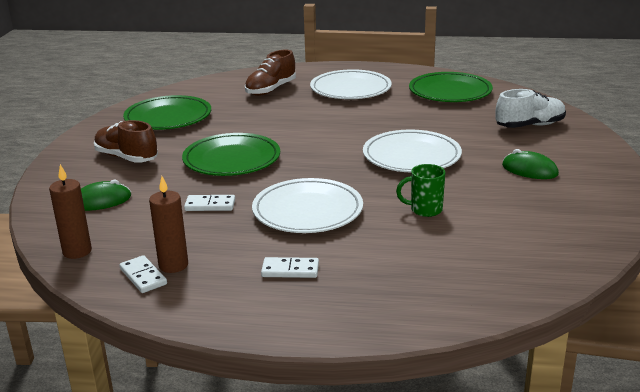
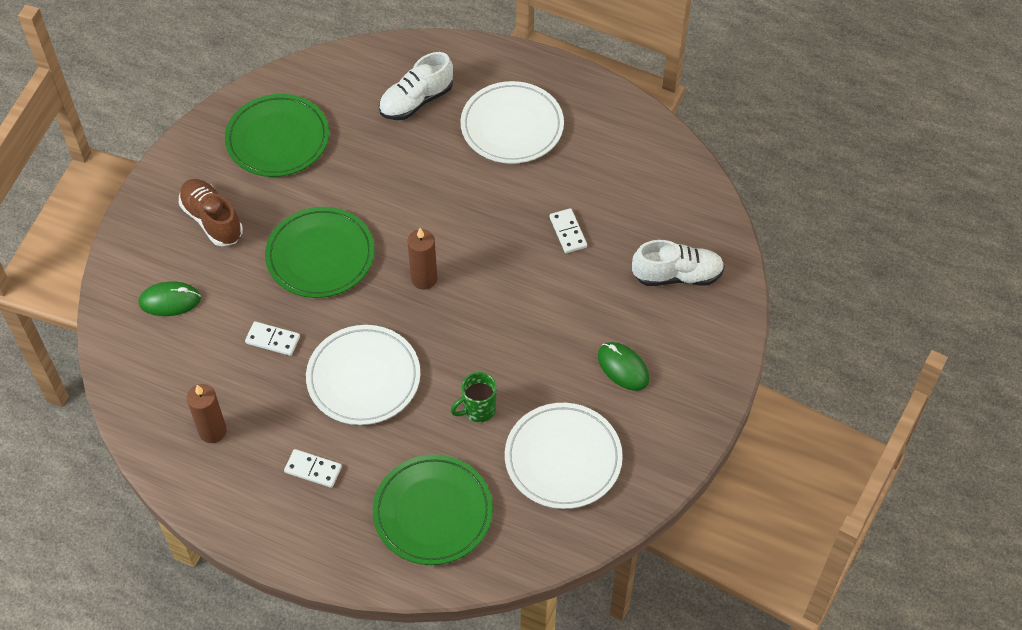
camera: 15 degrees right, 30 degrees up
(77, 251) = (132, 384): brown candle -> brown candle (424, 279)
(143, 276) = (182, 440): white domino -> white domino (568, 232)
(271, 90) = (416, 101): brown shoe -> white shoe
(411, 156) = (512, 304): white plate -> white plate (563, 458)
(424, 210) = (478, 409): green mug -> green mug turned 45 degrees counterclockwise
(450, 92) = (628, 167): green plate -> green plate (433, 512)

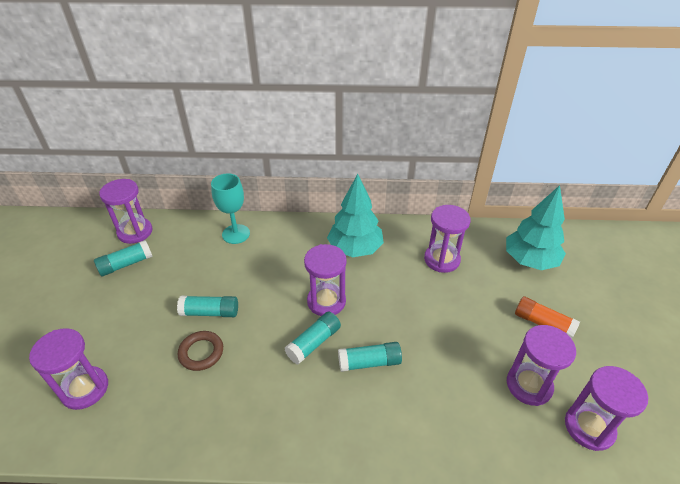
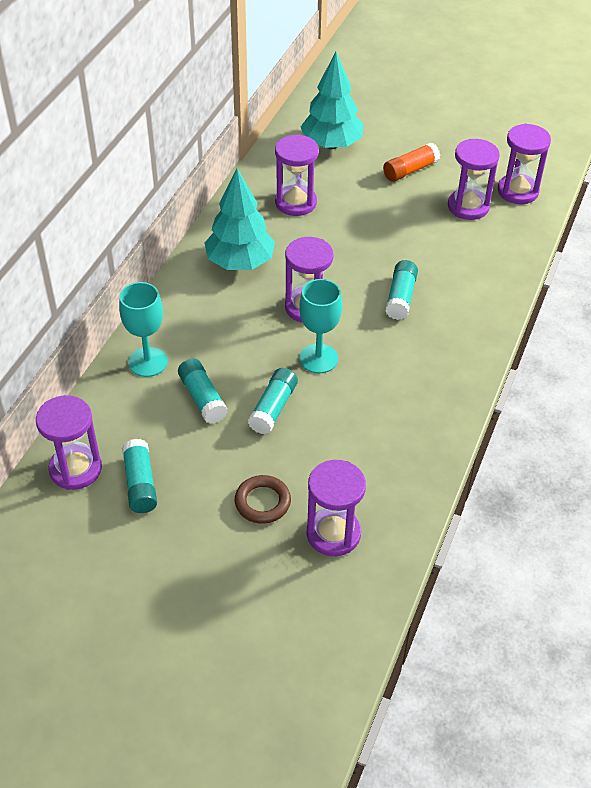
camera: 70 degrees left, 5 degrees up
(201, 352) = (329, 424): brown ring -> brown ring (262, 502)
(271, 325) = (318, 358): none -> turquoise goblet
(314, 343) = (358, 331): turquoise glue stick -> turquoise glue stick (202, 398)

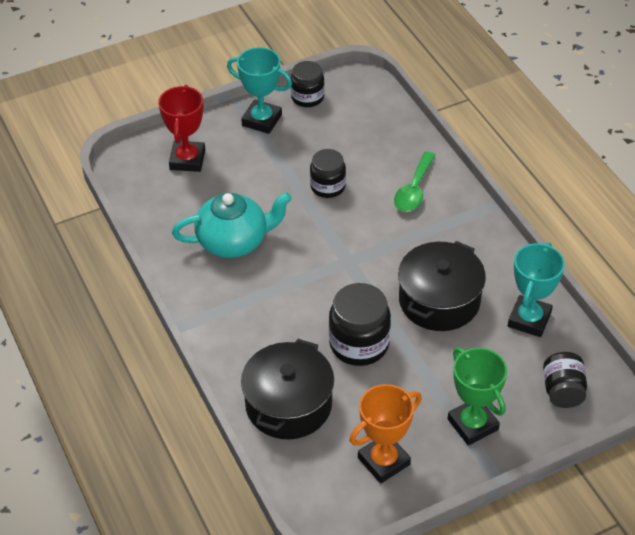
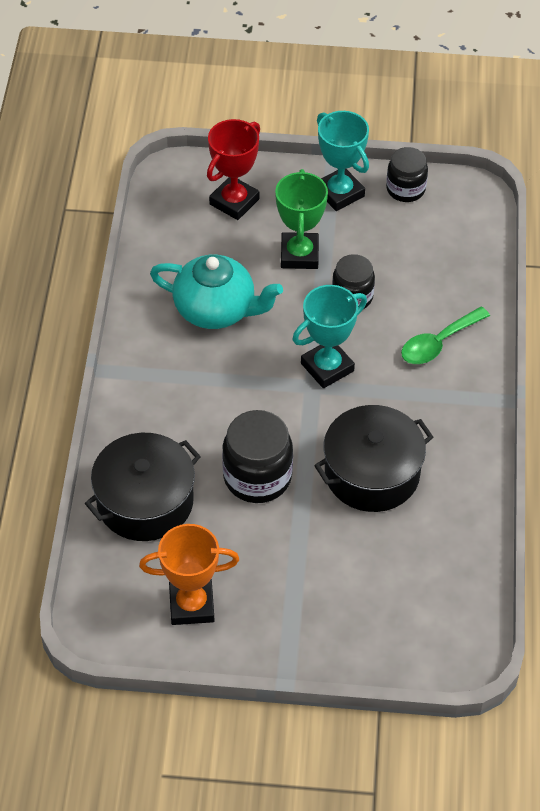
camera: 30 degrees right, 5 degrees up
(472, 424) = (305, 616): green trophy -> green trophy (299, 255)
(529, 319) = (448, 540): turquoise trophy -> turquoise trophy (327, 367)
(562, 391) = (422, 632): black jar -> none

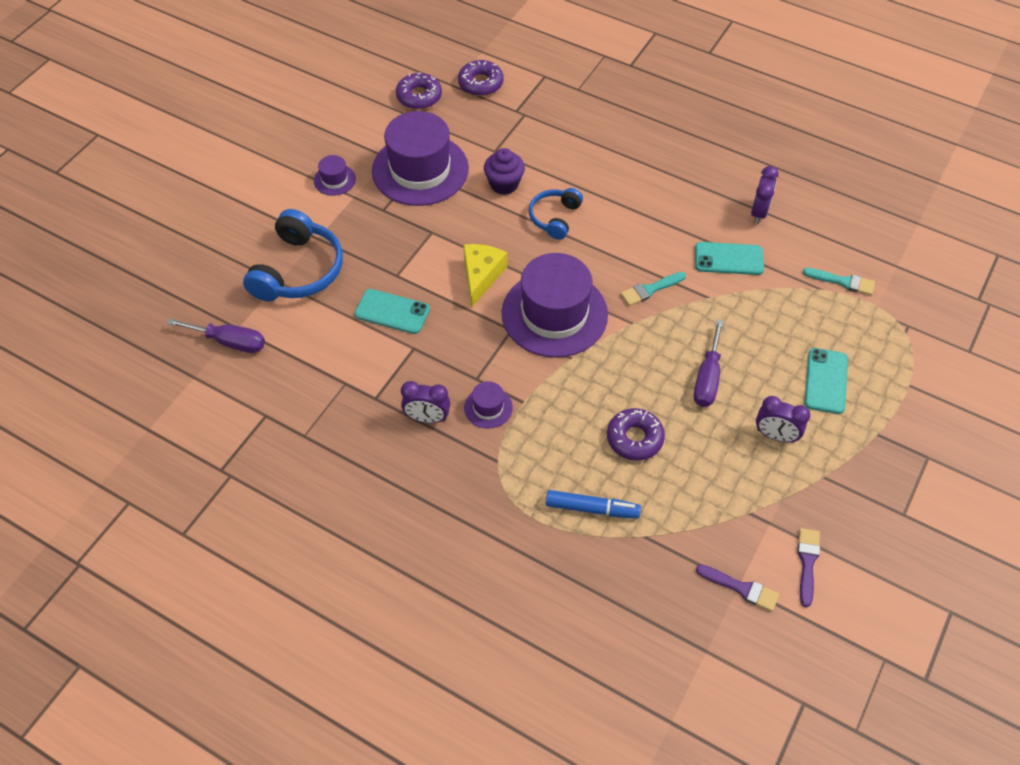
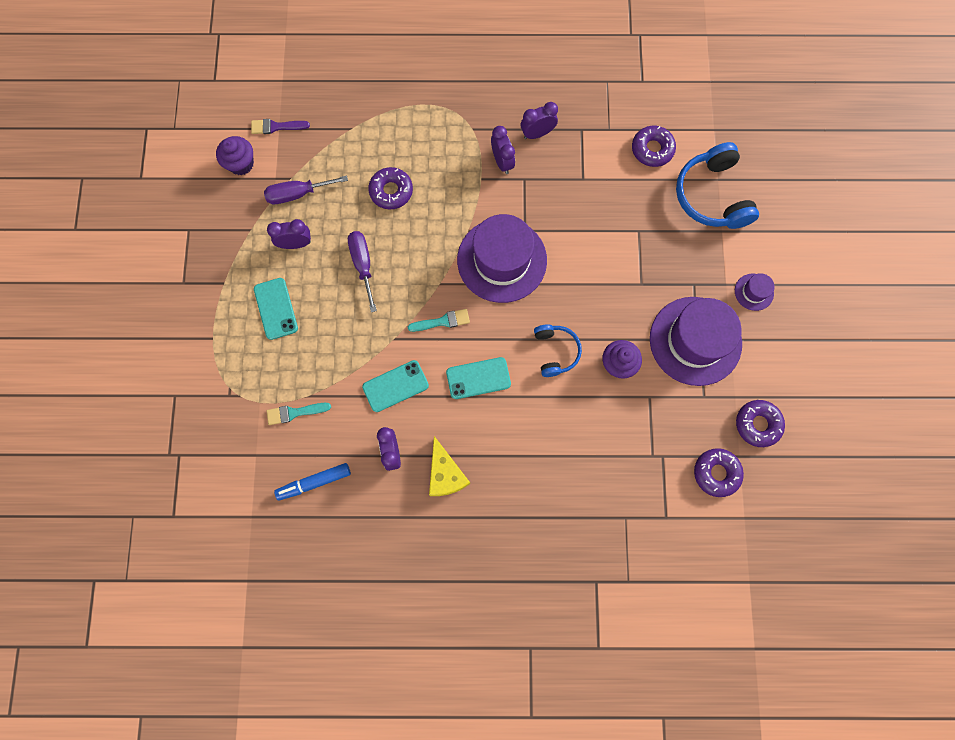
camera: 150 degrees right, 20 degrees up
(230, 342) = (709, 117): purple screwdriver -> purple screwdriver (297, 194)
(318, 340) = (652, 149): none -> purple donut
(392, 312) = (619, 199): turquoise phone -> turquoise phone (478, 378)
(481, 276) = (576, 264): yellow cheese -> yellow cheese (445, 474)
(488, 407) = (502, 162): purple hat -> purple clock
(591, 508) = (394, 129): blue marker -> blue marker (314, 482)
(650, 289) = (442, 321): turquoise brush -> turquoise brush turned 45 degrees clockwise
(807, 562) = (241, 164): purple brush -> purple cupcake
• • •
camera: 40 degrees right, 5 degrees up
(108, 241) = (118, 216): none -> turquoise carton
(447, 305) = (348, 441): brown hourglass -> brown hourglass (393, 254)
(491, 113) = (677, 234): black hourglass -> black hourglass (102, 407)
• • •
Among the entries above, locate the line with "camera: 15 degrees right, 30 degrees up" and the line with "(807, 562) = (241, 164): purple". Give those two lines and all lines between them again, exactly, leaving out the pictures.

▶ Finished exercise:
camera: 15 degrees right, 30 degrees up
(77, 251) = (132, 384): brown candle -> brown candle (424, 279)
(143, 276) = (182, 440): white domino -> white domino (568, 232)
(271, 90) = (416, 101): brown shoe -> white shoe
(411, 156) = (512, 304): white plate -> white plate (563, 458)
(424, 210) = (478, 409): green mug -> green mug turned 45 degrees counterclockwise
(450, 92) = (628, 167): green plate -> green plate (433, 512)

camera: 70 degrees left, 5 degrees up
(201, 352) = (329, 424): brown ring -> brown ring (262, 502)
(271, 325) = (318, 358): none -> turquoise goblet
(314, 343) = (358, 331): turquoise glue stick -> turquoise glue stick (202, 398)

camera: 30 degrees right, 5 degrees up
(472, 424) = (305, 616): green trophy -> green trophy (299, 255)
(529, 319) = (448, 540): turquoise trophy -> turquoise trophy (327, 367)
(562, 391) = (422, 632): black jar -> none

camera: 150 degrees right, 20 degrees up
(230, 342) = (709, 117): purple screwdriver -> purple screwdriver (297, 194)
(318, 340) = (652, 149): none -> purple donut
(392, 312) = (619, 199): turquoise phone -> turquoise phone (478, 378)
(481, 276) = (576, 264): yellow cheese -> yellow cheese (445, 474)
(488, 407) = (502, 162): purple hat -> purple clock
(591, 508) = (394, 129): blue marker -> blue marker (314, 482)
(650, 289) = (442, 321): turquoise brush -> turquoise brush turned 45 degrees clockwise
(807, 562) = (241, 164): purple brush -> purple cupcake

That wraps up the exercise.